[Version difference data]
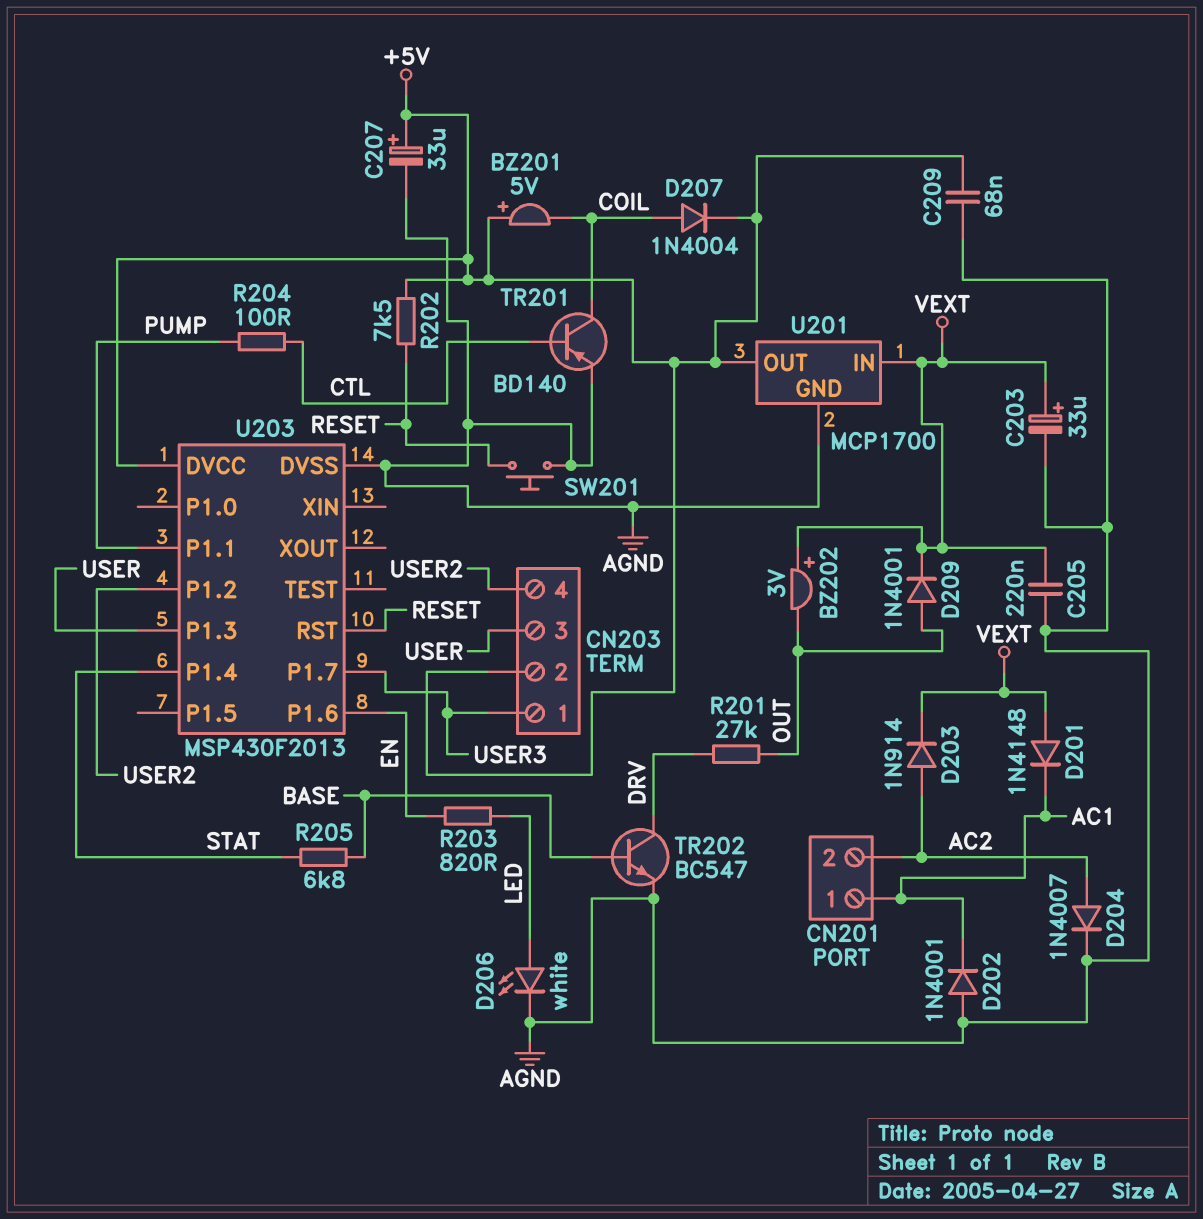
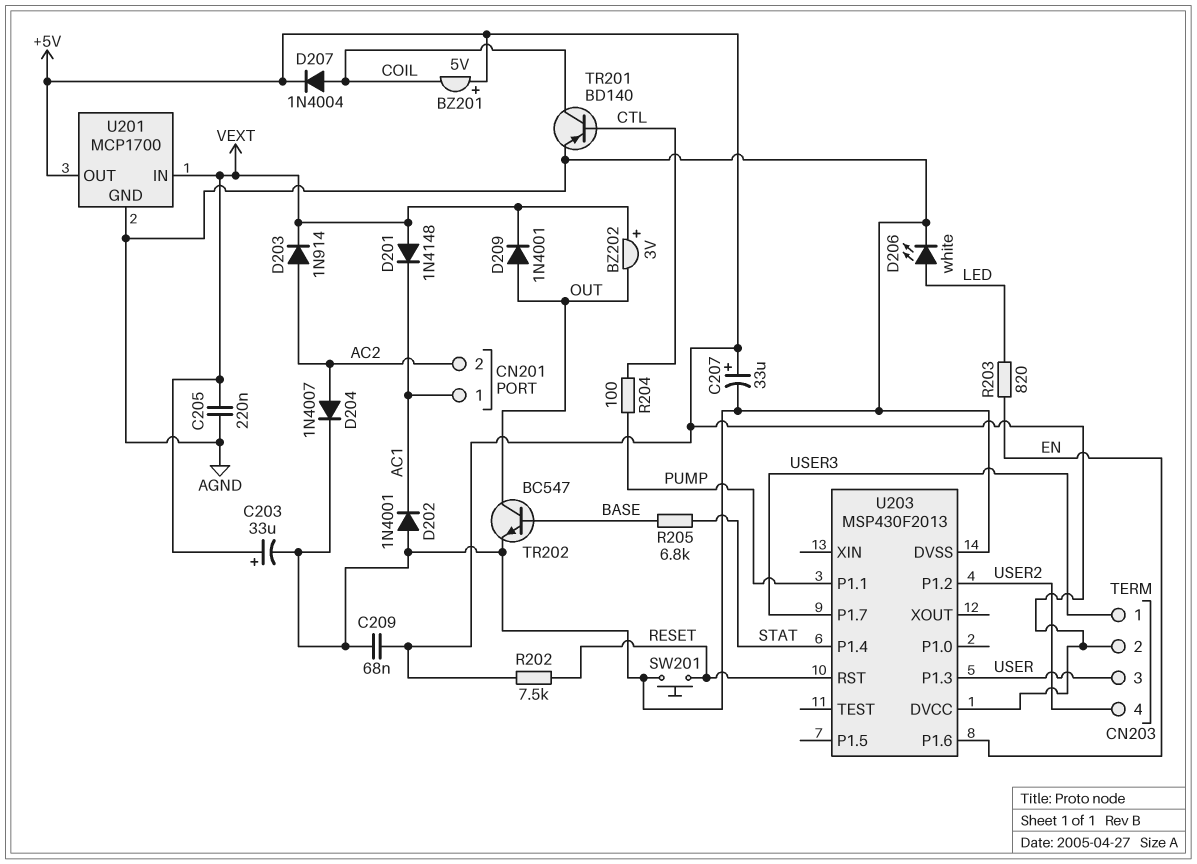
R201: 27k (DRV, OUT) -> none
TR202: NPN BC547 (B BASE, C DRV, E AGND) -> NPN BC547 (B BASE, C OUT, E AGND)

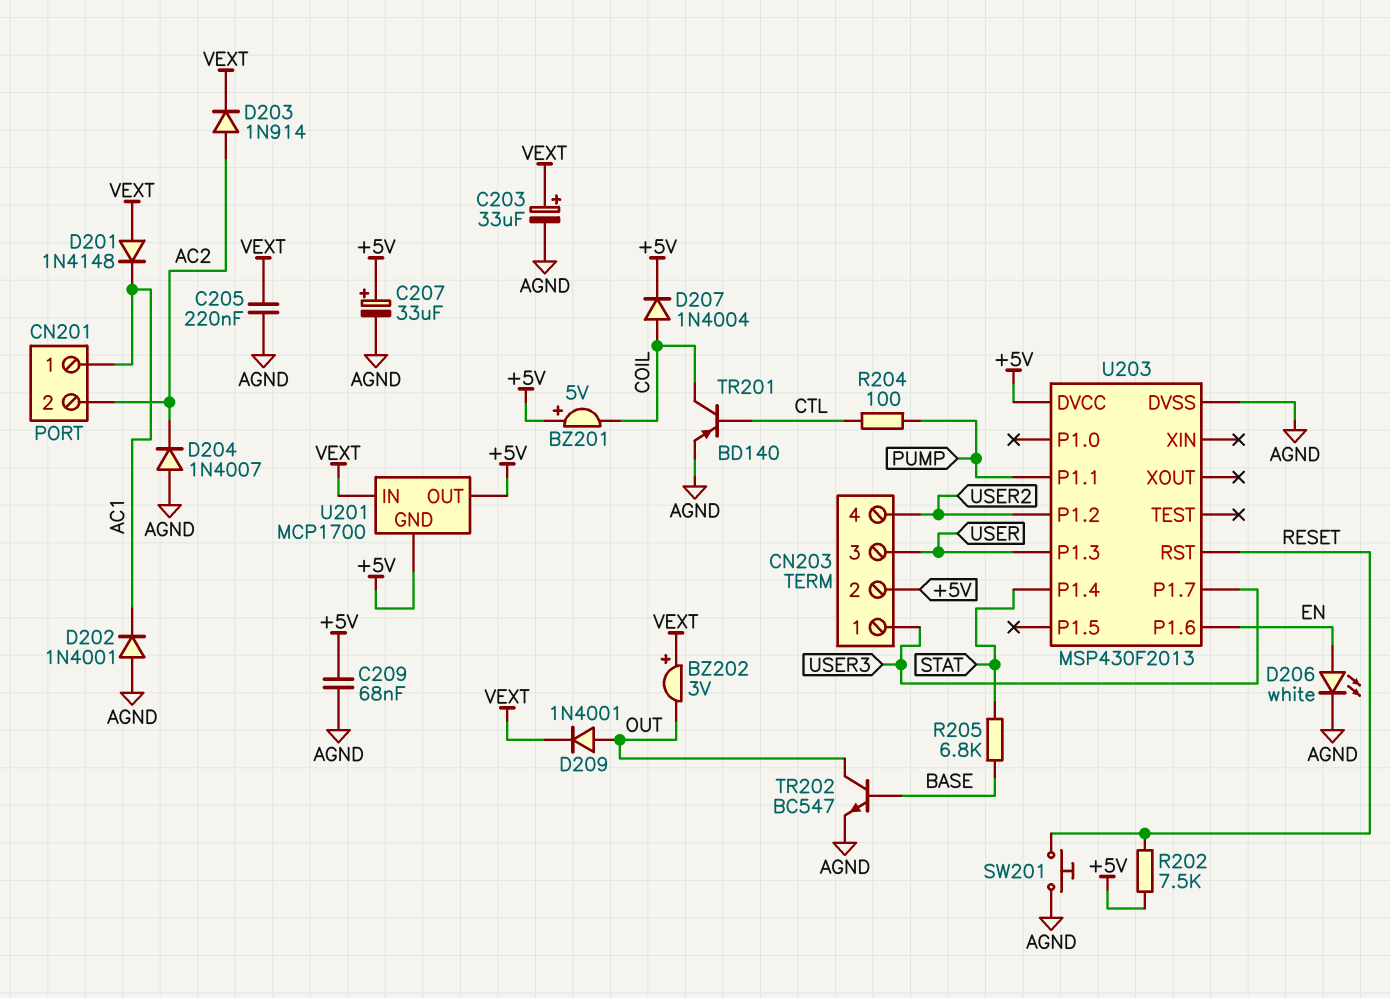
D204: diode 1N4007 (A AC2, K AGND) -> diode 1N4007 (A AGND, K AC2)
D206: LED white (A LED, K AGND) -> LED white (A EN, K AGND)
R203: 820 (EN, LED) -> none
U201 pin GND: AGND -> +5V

• REQUIRED WORK
Write out the records once more, word for word, though without the pictures they contain.

• ANSWER SPACE
R201: 27k (DRV, OUT) -> none
TR202: NPN BC547 (B BASE, C DRV, E AGND) -> NPN BC547 (B BASE, C OUT, E AGND)

D204: diode 1N4007 (A AC2, K AGND) -> diode 1N4007 (A AGND, K AC2)
D206: LED white (A LED, K AGND) -> LED white (A EN, K AGND)
R203: 820 (EN, LED) -> none
U201 pin GND: AGND -> +5V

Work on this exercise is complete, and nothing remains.